■ **Exercise aim**: Pictures stay out of the copy; set down each line of the listing below exactly.

Top of Dataset extract

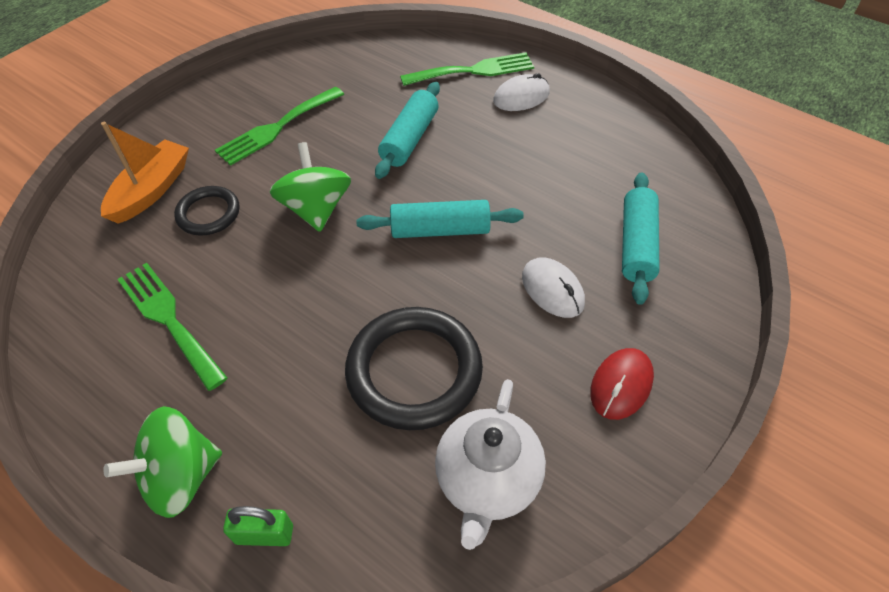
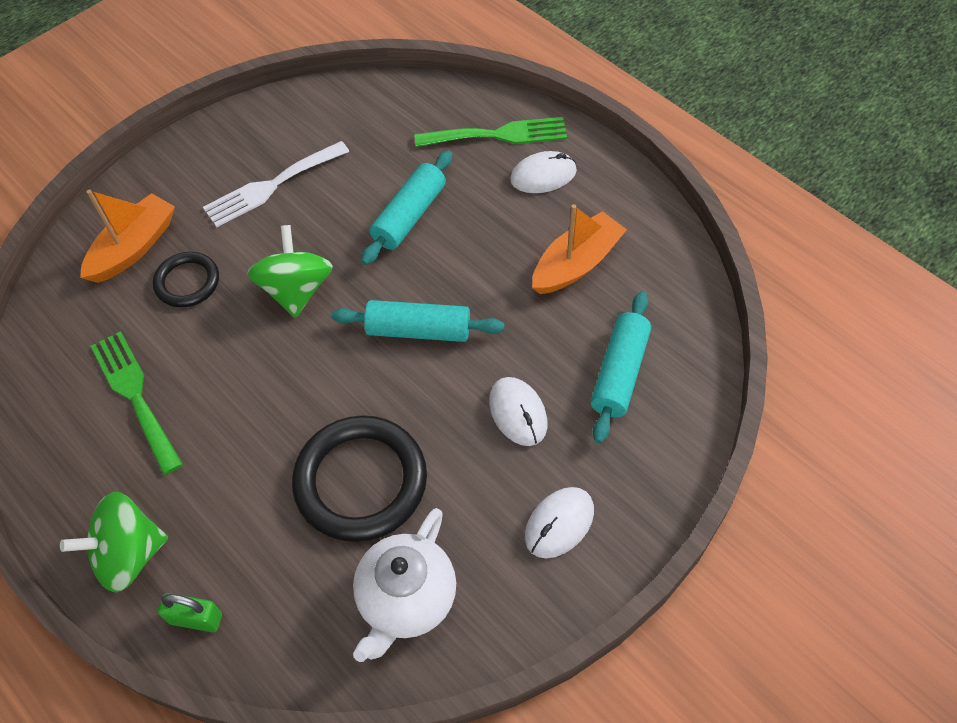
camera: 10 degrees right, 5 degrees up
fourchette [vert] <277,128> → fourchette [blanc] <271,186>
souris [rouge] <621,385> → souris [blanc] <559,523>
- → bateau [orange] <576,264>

Bottom of Dataset extract

■ **Response box**:
camera: 10 degrees right, 5 degrees up
fourchette [vert] <277,128> → fourchette [blanc] <271,186>
souris [rouge] <621,385> → souris [blanc] <559,523>
- → bateau [orange] <576,264>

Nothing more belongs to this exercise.